* Exercise: Give again, word for word, every line in the entries below from the line with "tan plate L8 level 1 -> none" up to and including the line with "cyan round brick N8 level 2 -> none", and no other line.

* Data to process:
= = = =
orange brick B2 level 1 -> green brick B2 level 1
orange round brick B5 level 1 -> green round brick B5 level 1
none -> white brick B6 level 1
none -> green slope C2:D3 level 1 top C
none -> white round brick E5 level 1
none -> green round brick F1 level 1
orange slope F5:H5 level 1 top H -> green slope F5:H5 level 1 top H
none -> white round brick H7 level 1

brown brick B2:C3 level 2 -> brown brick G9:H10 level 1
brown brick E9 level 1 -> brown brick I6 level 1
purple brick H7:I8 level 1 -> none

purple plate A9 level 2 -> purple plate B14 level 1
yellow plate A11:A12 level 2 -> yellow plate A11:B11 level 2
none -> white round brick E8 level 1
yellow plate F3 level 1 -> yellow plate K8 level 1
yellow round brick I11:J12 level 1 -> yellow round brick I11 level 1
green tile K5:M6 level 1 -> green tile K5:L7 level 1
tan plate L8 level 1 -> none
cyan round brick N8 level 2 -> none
= = = =
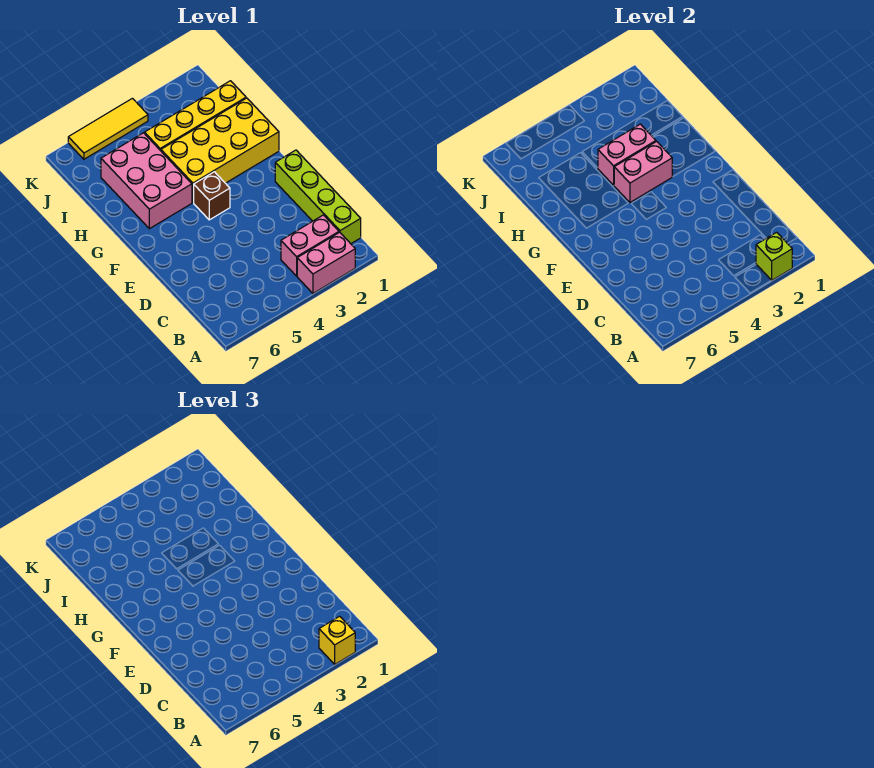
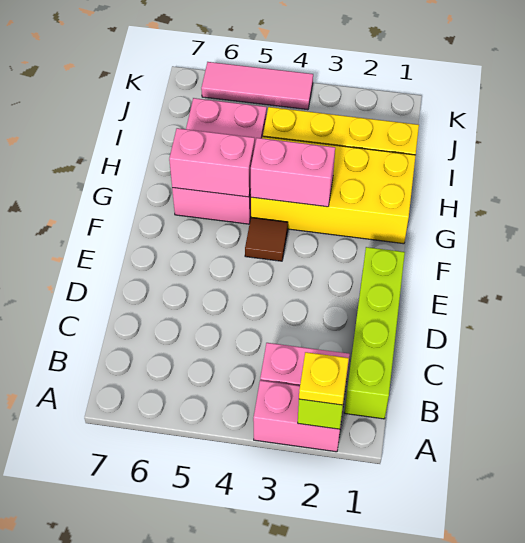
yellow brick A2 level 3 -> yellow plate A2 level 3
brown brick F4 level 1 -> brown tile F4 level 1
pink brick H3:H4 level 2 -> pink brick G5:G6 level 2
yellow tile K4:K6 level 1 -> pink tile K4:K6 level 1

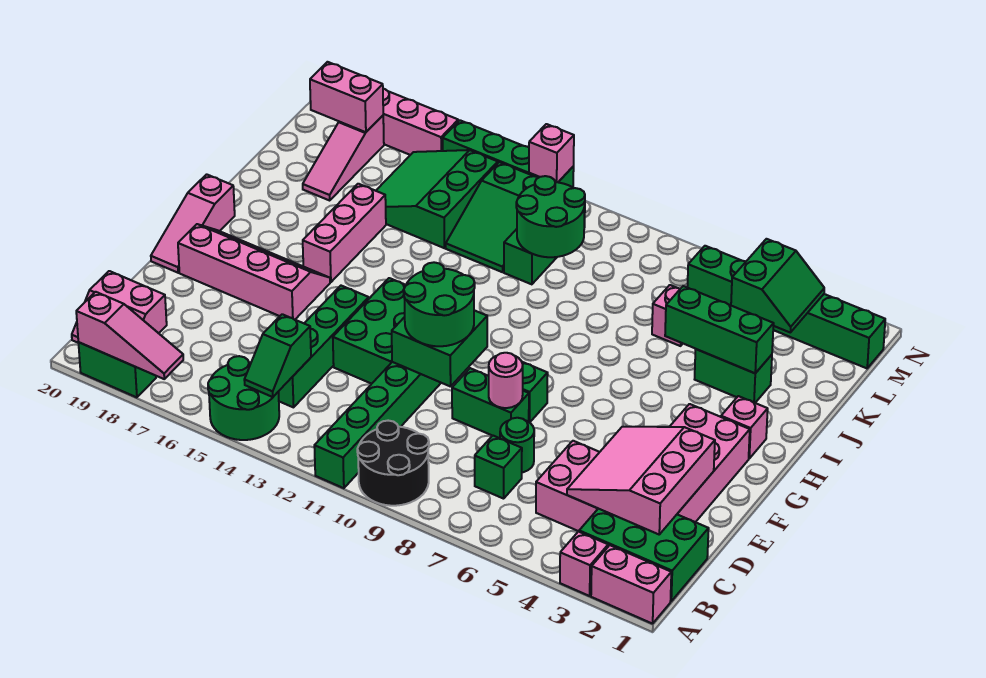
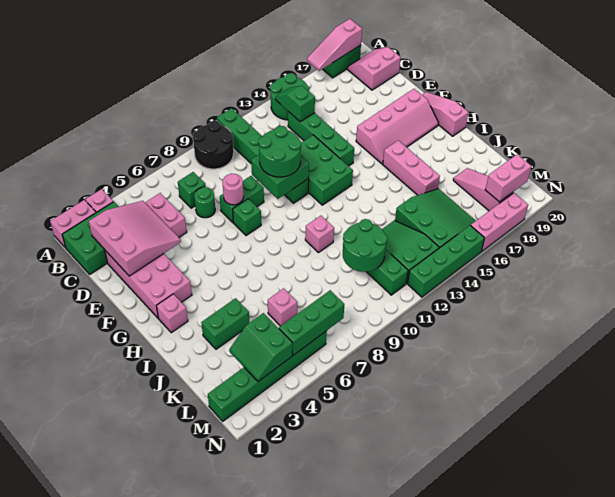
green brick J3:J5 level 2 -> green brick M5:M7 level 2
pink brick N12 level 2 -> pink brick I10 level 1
= = = =
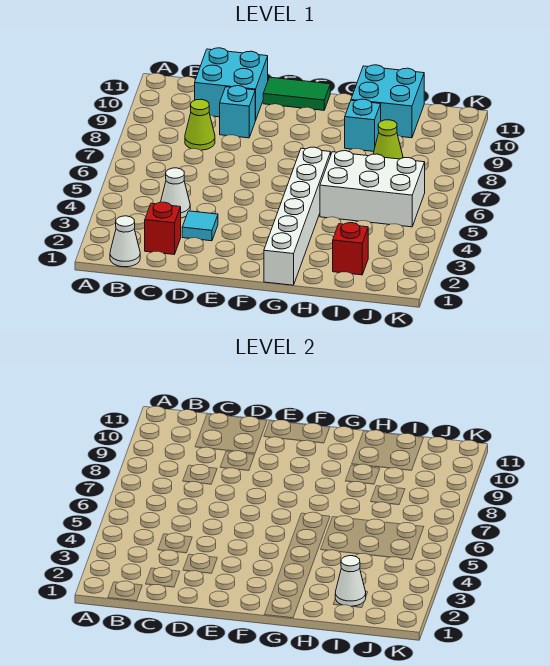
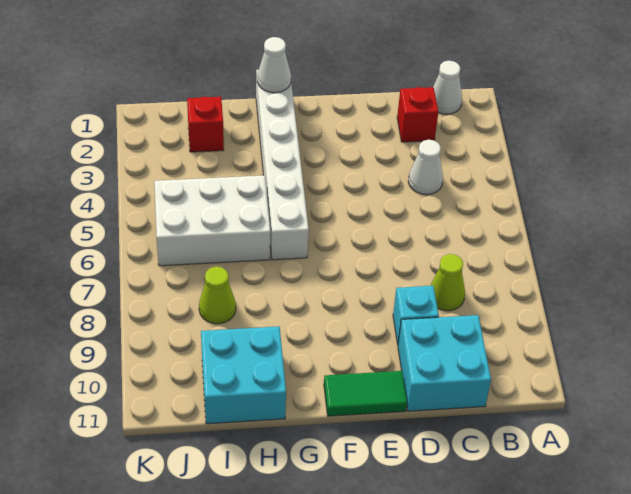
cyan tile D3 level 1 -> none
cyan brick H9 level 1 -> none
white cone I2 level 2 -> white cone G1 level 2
= = = =
* Answer box:
tan plate L8 level 1 -> none
cyan round brick N8 level 2 -> none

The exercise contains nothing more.